Given information
═══

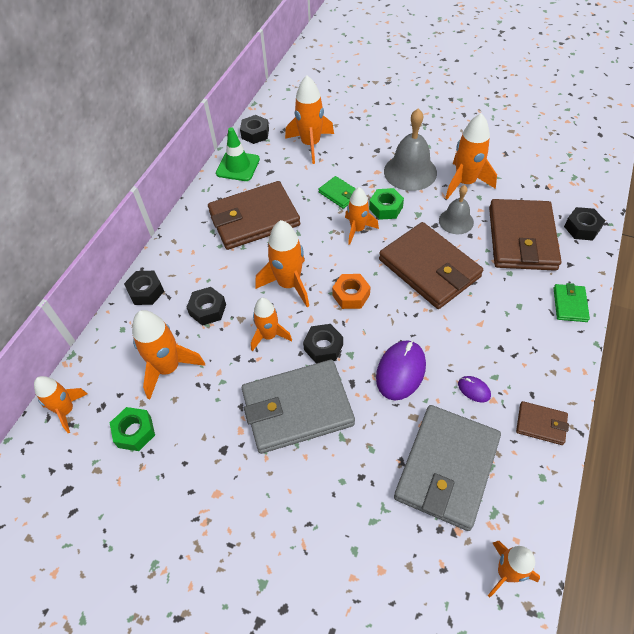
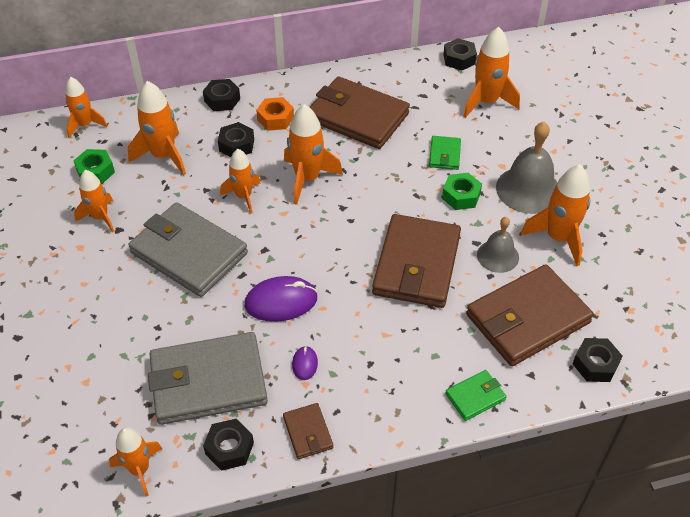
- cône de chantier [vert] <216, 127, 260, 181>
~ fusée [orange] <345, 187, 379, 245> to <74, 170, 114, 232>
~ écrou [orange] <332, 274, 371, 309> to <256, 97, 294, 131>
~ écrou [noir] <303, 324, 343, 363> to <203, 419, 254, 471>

═══

Problem details
What number of lines above include the string "écrou"? State it and nothing else.

Task answer
2